EXERCISE: The copy should hold exactly the lines below from the one that contains "camera: 165 degrees right, 5 degrees up" through the one that contains "(618, 369) = (550, 494): black" and nothing else, so no pictures.

DATA SECTION:
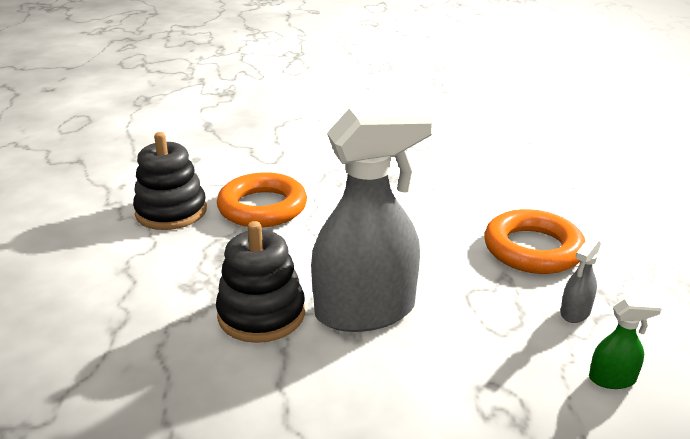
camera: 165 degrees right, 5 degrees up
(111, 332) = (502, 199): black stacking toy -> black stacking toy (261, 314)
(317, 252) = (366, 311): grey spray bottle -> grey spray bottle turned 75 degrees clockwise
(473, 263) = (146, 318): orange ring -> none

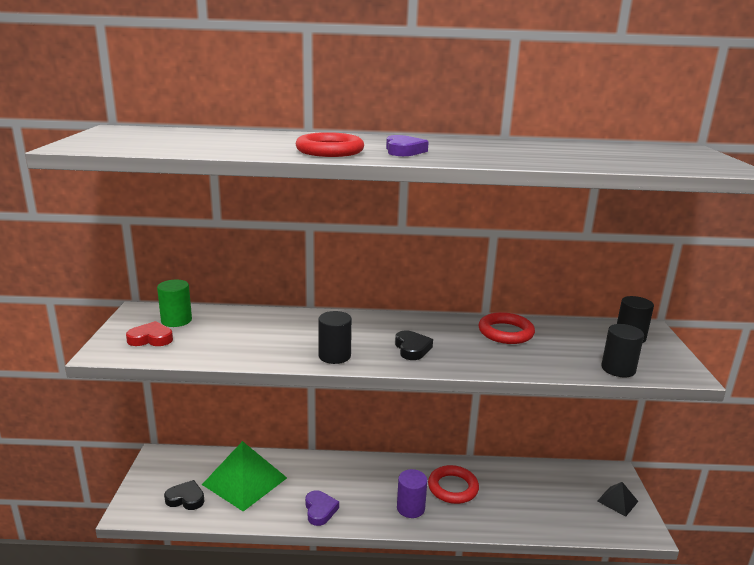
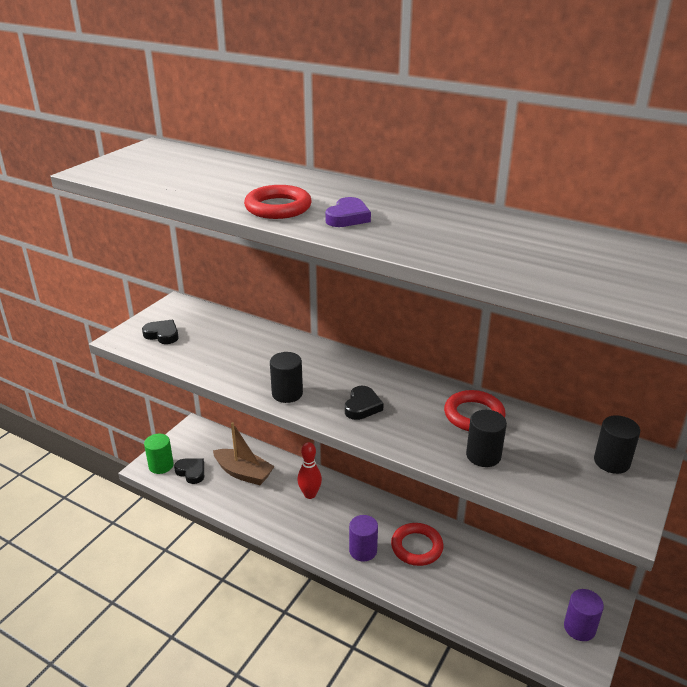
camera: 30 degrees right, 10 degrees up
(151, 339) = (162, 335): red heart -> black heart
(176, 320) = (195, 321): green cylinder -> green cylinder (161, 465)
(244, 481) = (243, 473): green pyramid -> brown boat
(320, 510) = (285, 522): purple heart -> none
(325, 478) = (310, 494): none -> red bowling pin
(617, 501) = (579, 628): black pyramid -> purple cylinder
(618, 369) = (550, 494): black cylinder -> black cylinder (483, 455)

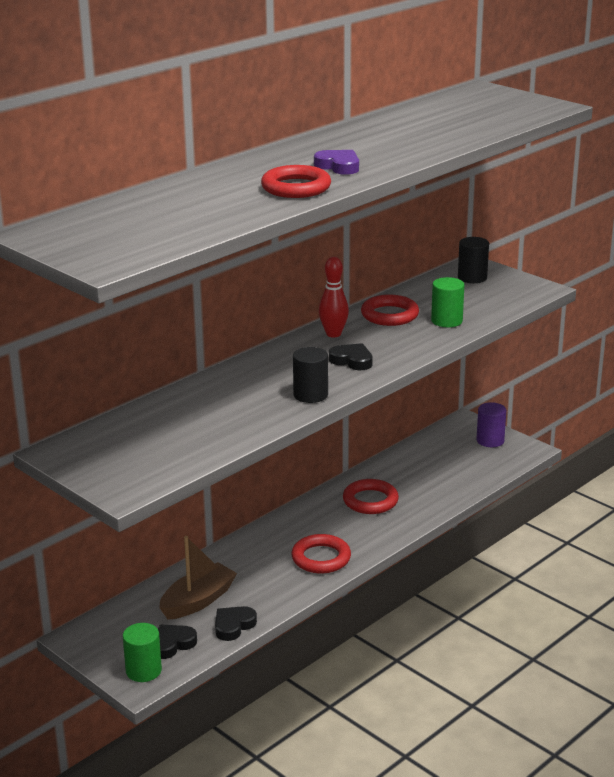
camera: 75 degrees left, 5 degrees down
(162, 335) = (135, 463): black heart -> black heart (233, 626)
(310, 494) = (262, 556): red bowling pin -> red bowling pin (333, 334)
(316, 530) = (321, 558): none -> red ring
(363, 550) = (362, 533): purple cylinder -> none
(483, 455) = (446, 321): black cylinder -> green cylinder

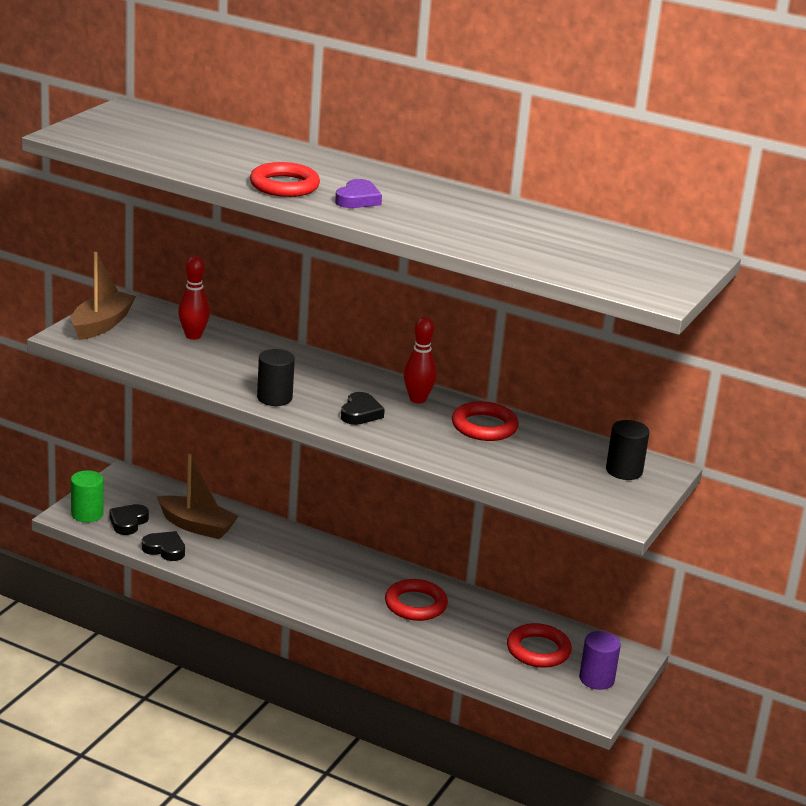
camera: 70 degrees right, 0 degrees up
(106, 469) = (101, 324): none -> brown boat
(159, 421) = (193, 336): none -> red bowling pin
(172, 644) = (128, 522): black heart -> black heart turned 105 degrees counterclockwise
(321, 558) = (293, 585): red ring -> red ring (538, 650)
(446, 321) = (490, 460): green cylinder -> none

---

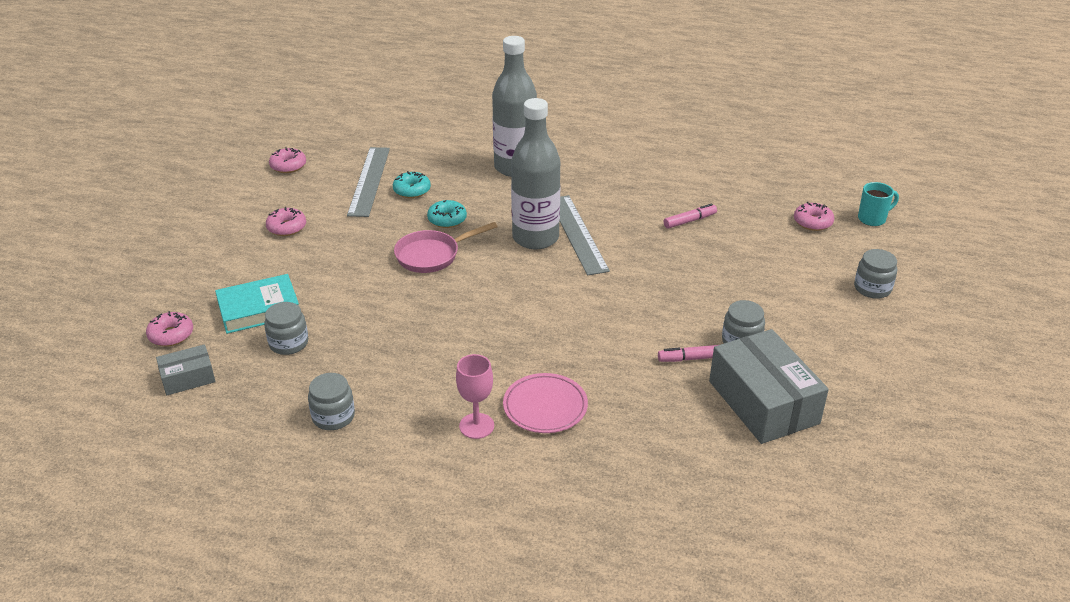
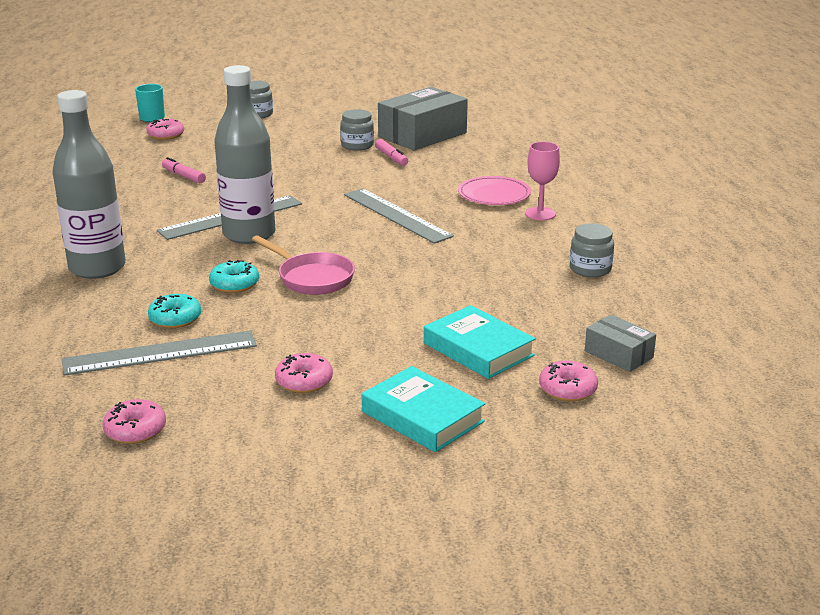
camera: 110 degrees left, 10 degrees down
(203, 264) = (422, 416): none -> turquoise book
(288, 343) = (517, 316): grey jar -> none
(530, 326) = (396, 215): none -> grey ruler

EXERCISE SOLUTION:
camera: 165 degrees right, 5 degrees up
(111, 332) = (502, 199): black stacking toy -> black stacking toy (261, 314)
(317, 252) = (366, 311): grey spray bottle -> grey spray bottle turned 75 degrees clockwise
(473, 263) = (146, 318): orange ring -> none

camera: 30 degrees right, 10 degrees up
(151, 339) = (162, 335): red heart -> black heart
(176, 320) = (195, 321): green cylinder -> green cylinder (161, 465)
(244, 481) = (243, 473): green pyramid -> brown boat
(320, 510) = (285, 522): purple heart -> none
(325, 478) = (310, 494): none -> red bowling pin
(617, 501) = (579, 628): black pyramid -> purple cylinder
(618, 369) = (550, 494): black cylinder -> black cylinder (483, 455)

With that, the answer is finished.